| PROBLEM REQUIREMENTS |
For the material below, the expected output is exactly the lines between the line holding "(288, 749) = (665, 332): red" and the line holding "(957, 426) = (683, 290): none -> purple box", inclusive, with pictures left out.
::::::::::
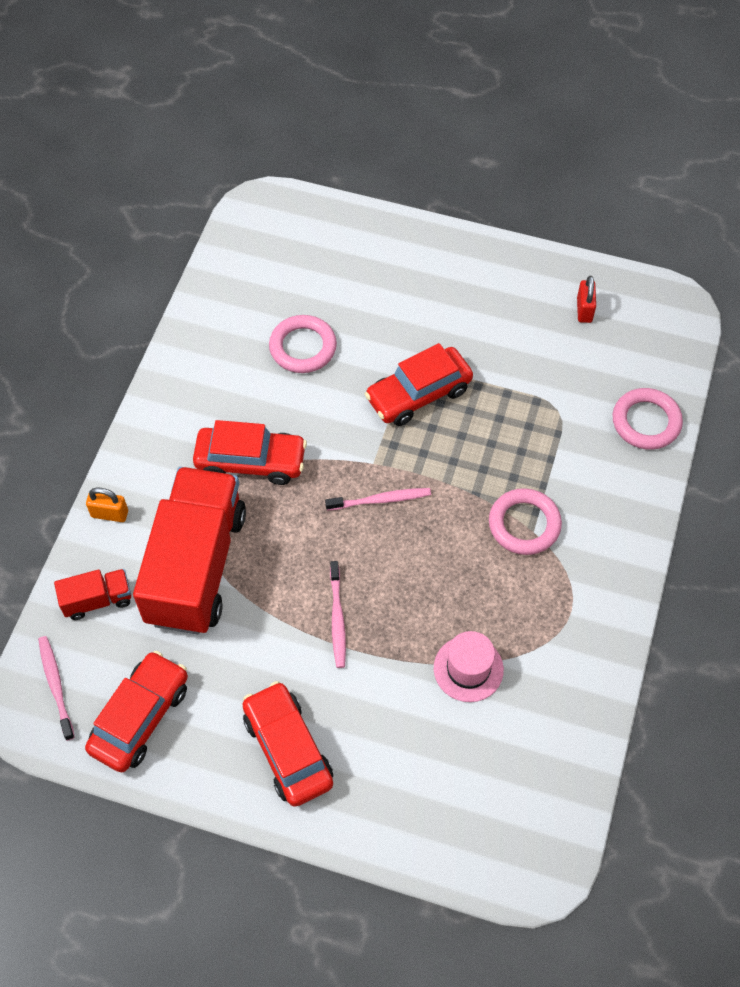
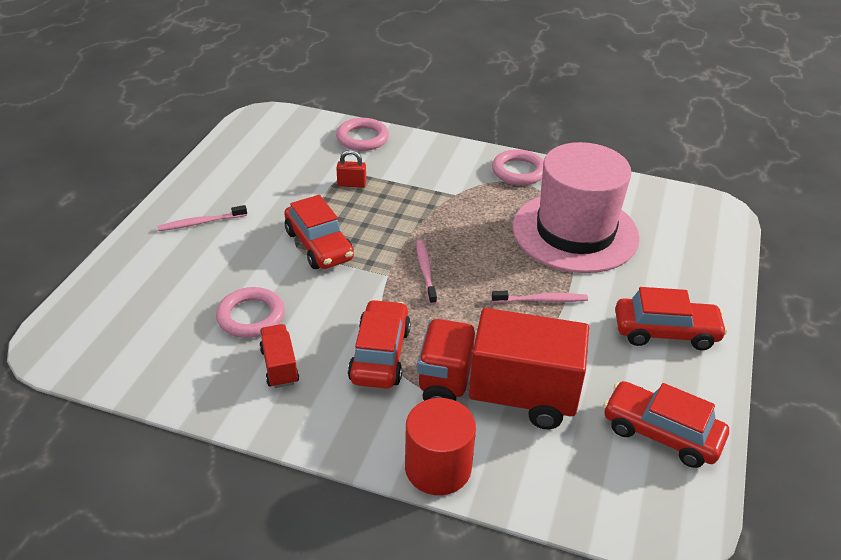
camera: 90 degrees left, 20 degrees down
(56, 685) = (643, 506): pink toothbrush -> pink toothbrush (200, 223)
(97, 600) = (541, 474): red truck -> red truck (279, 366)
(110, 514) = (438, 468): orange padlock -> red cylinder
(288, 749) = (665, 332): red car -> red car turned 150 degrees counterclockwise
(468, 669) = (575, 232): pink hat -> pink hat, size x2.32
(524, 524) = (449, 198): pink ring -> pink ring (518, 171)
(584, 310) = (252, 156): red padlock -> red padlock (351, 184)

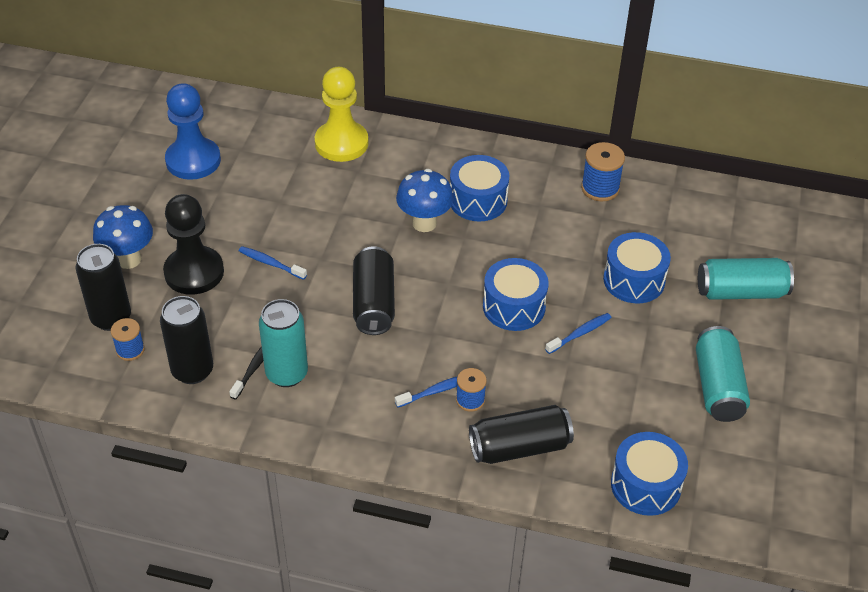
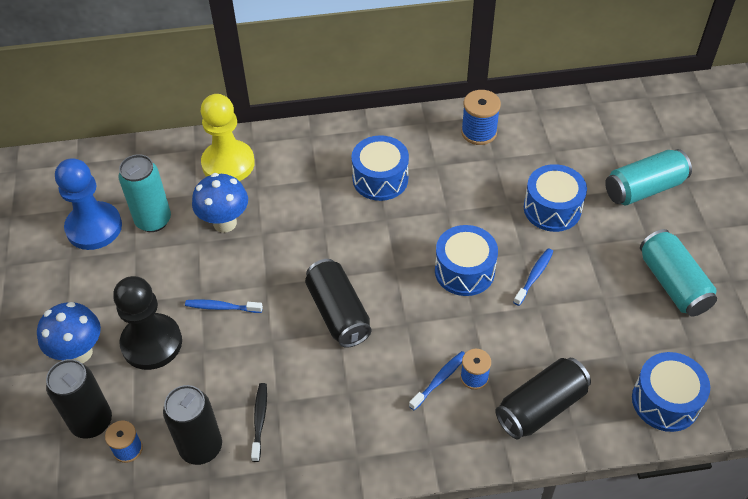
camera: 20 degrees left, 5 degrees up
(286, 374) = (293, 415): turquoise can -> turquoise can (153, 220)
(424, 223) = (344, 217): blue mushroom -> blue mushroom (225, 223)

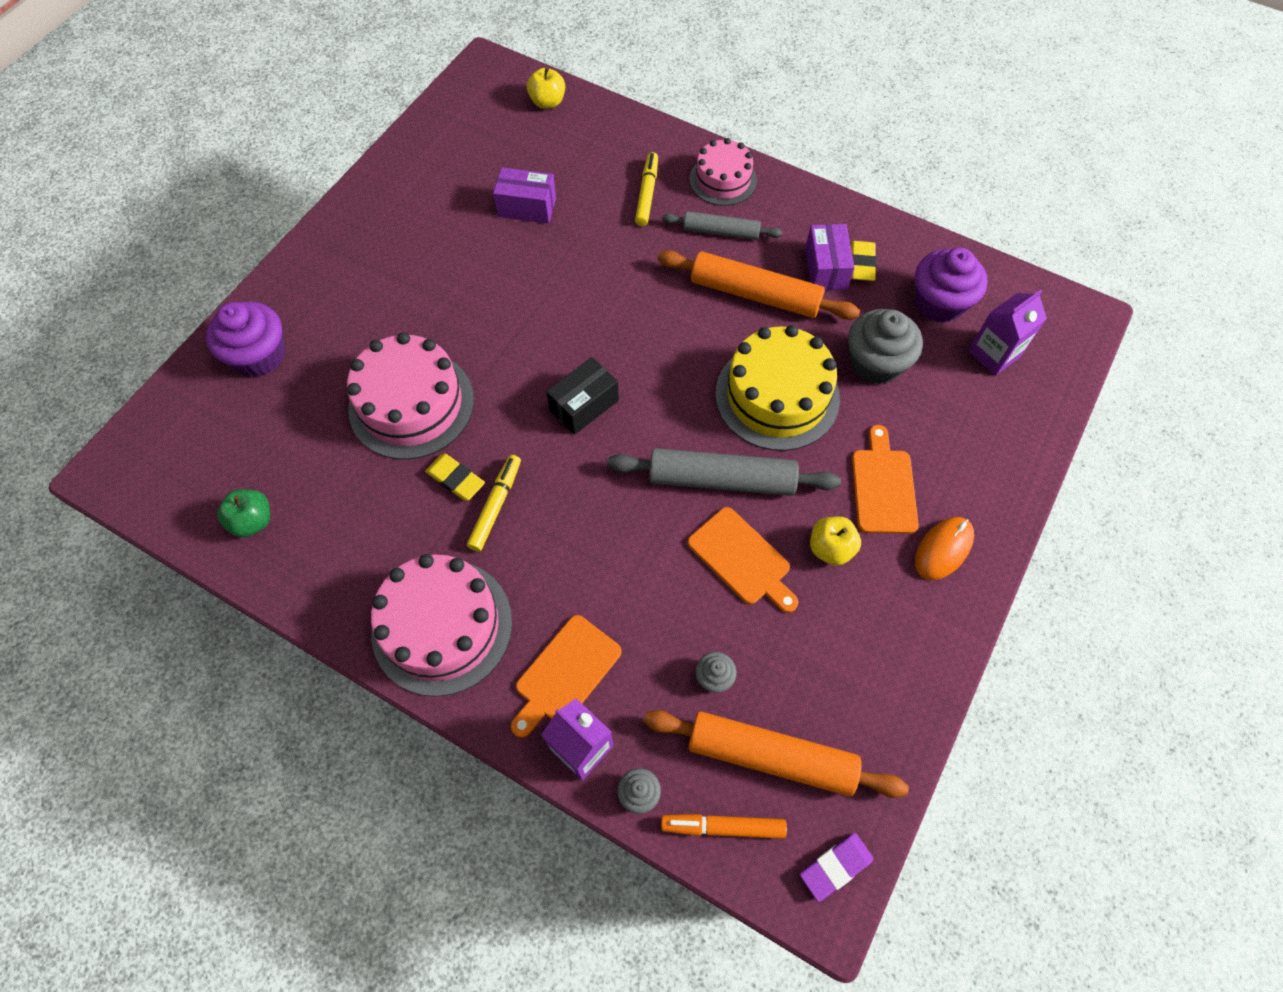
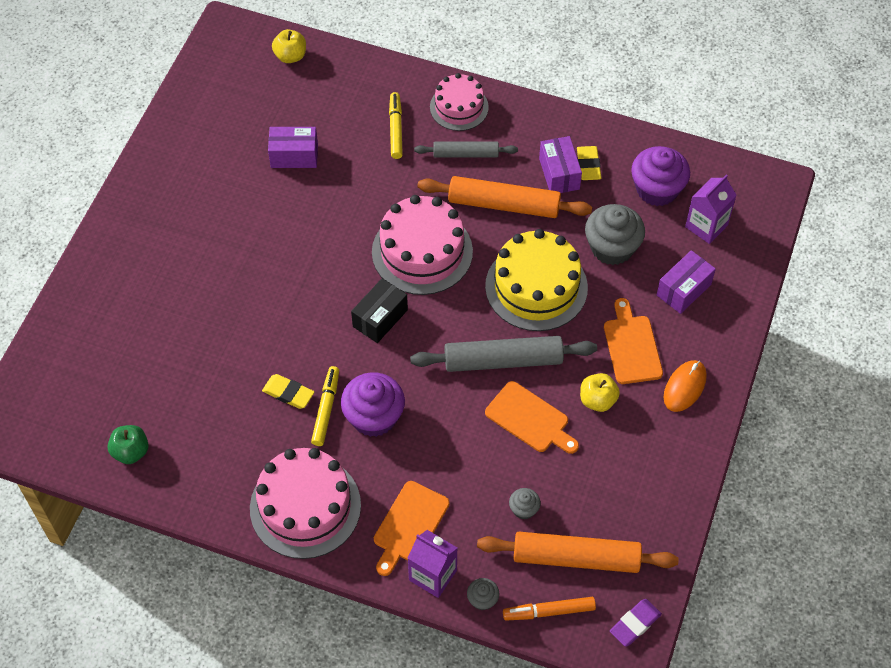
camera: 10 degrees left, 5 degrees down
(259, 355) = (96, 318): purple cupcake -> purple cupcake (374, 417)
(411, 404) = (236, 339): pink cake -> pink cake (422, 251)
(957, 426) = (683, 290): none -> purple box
::::::::::
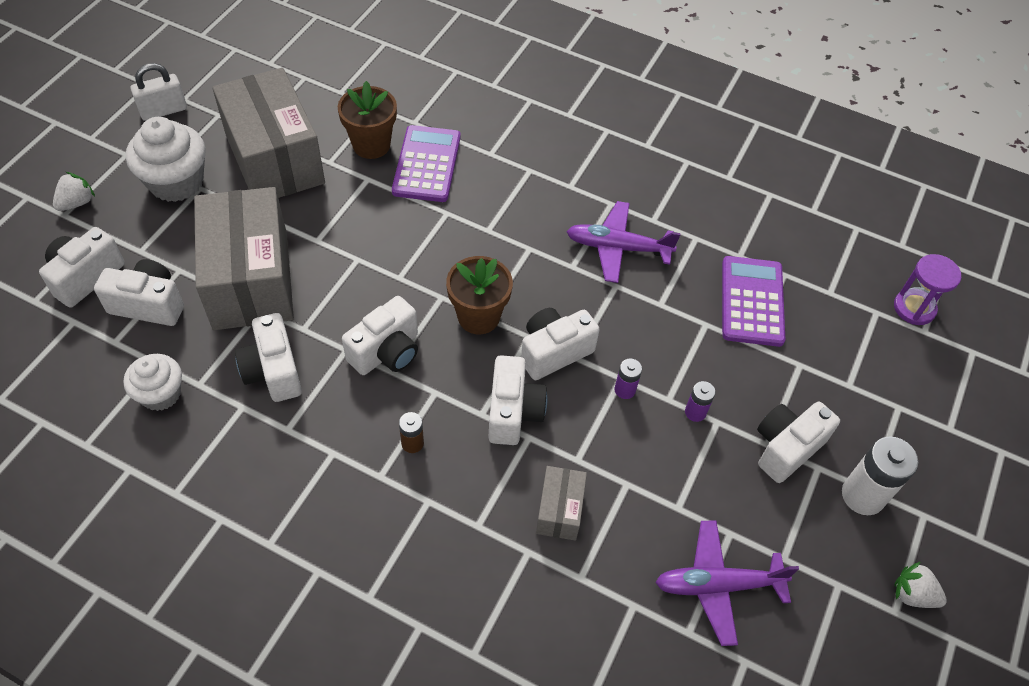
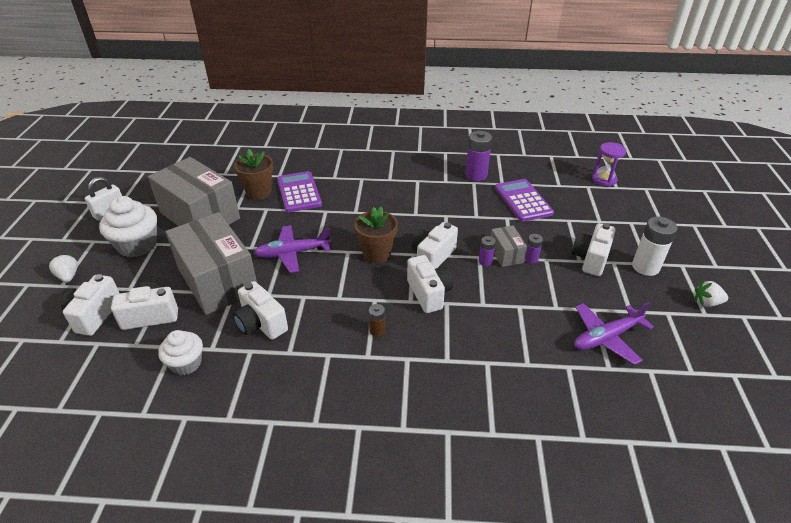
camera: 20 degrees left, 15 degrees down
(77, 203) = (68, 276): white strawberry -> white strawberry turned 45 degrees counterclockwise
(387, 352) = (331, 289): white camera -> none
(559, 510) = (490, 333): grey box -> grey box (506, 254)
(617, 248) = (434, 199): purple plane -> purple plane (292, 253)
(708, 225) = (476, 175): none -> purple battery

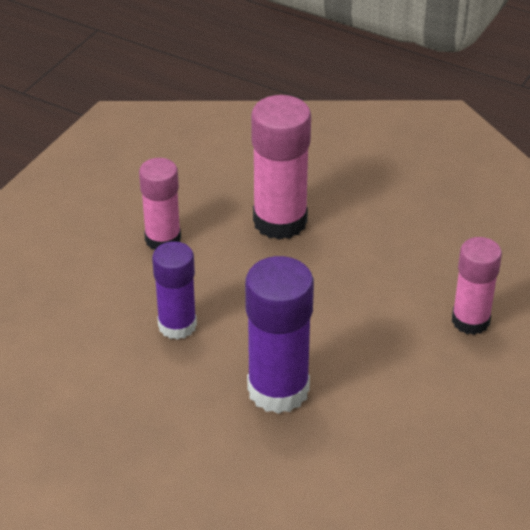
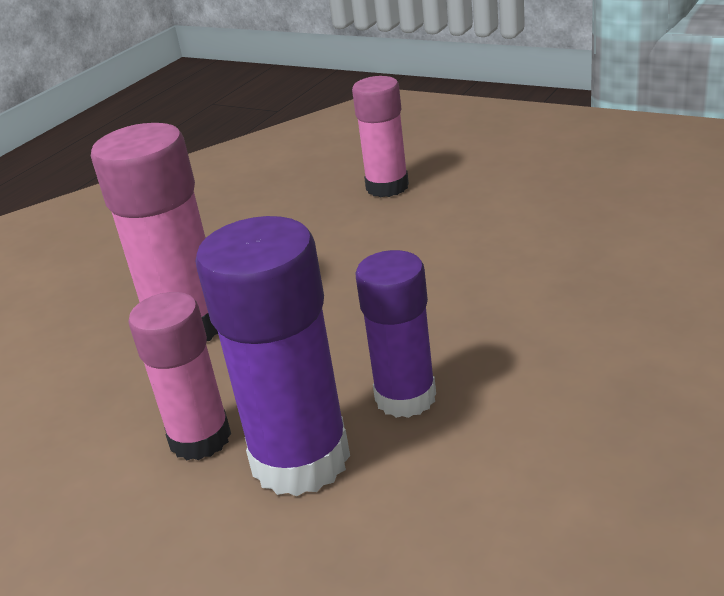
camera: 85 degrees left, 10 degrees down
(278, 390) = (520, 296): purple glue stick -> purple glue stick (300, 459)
::::::::::
| COMPLETED TASK |
(288, 749) = (665, 332): red car -> red car turned 150 degrees counterclockwise
(468, 669) = (575, 232): pink hat -> pink hat, size x2.32
(524, 524) = (449, 198): pink ring -> pink ring (518, 171)
(584, 310) = (252, 156): red padlock -> red padlock (351, 184)

camera: 20 degrees left, 5 degrees up
(286, 374) = (293, 415): turquoise can -> turquoise can (153, 220)
(424, 223) = (344, 217): blue mushroom -> blue mushroom (225, 223)

camera: 10 degrees left, 5 degrees down
(259, 355) = (96, 318): purple cupcake -> purple cupcake (374, 417)
(411, 404) = (236, 339): pink cake -> pink cake (422, 251)
(957, 426) = (683, 290): none -> purple box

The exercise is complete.